RECORDED INFORMATION:
<<<<

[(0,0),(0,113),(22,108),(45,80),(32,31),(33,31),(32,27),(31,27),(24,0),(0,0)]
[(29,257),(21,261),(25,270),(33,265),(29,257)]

>>>>
<<<<

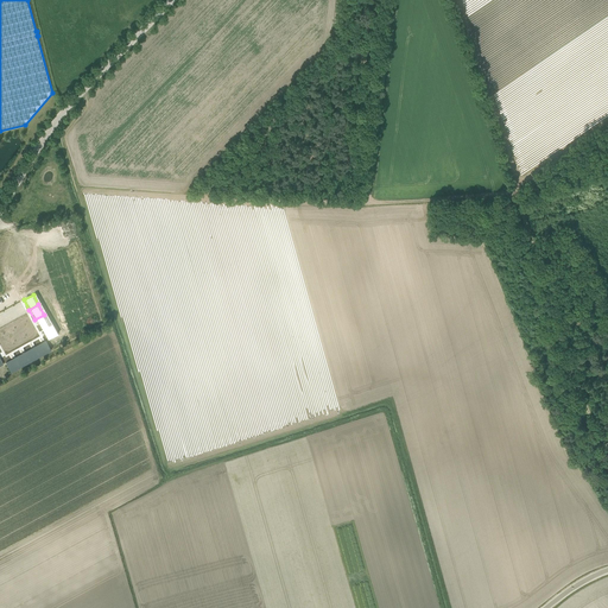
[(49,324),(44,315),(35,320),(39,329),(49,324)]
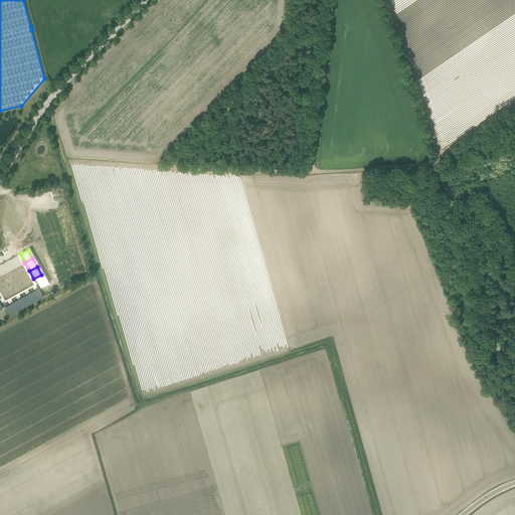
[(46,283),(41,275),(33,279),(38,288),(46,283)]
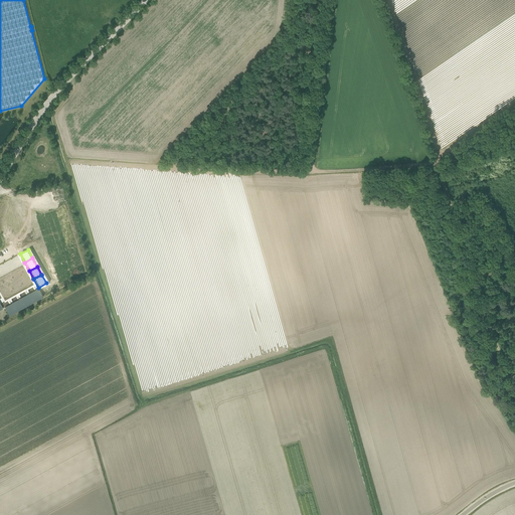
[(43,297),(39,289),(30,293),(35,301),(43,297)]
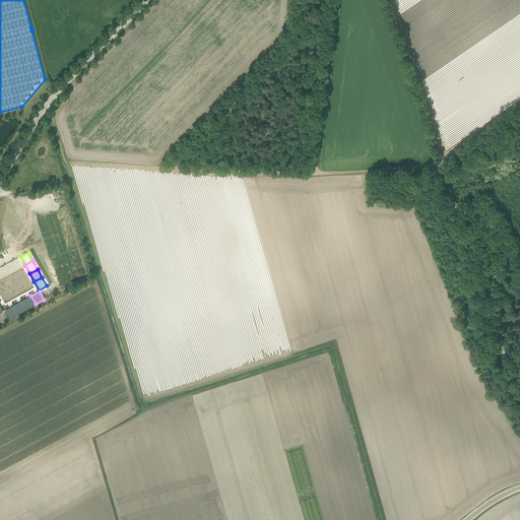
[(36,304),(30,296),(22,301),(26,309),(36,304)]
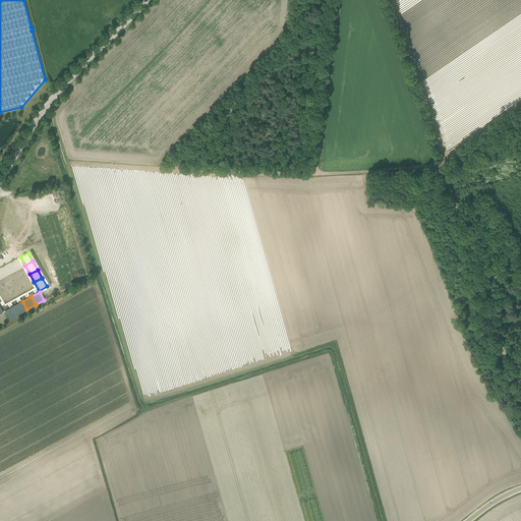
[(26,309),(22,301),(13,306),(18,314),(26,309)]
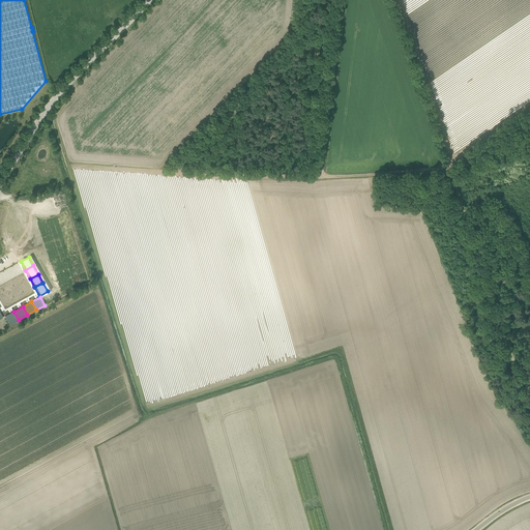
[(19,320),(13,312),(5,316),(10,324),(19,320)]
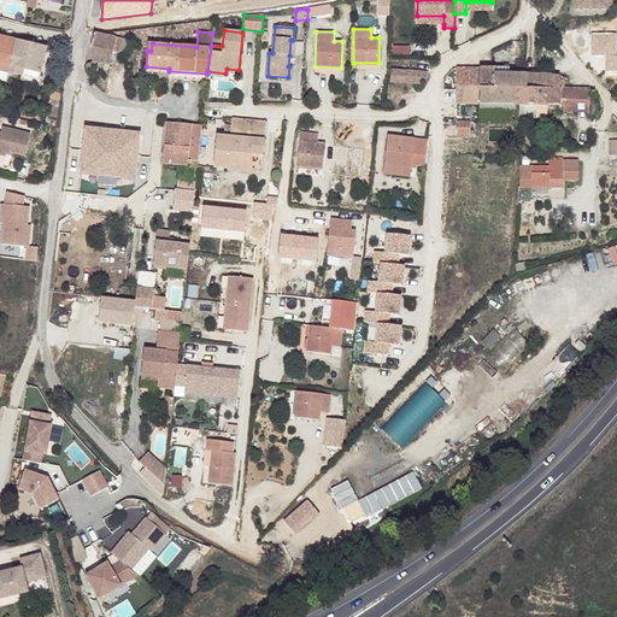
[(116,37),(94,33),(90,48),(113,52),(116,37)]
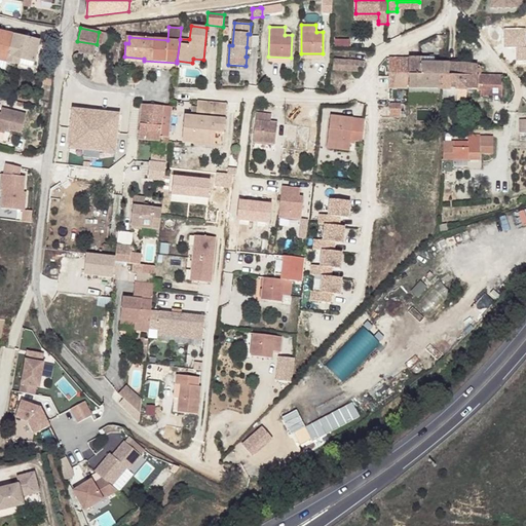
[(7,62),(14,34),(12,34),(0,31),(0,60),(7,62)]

>>>>

TO-DO ITEM:
When you reach the line containing "[(43,297),(39,289),(30,293),(35,301),(43,297)]" in the entries above, begin restating word for word, and stop once the line containing "[(7,62),(14,34),(12,34),(0,31),(0,60),(7,62)]" has been given. Omit the pictures.

SOLUTION:
[(43,297),(39,289),(30,293),(35,301),(43,297)]
[(36,304),(30,296),(22,301),(26,309),(36,304)]
[(26,309),(22,301),(13,306),(18,314),(26,309)]
[(19,320),(13,312),(5,316),(10,324),(19,320)]
[(116,37),(94,33),(90,48),(113,52),(116,37)]
[(7,62),(14,34),(12,34),(0,31),(0,60),(7,62)]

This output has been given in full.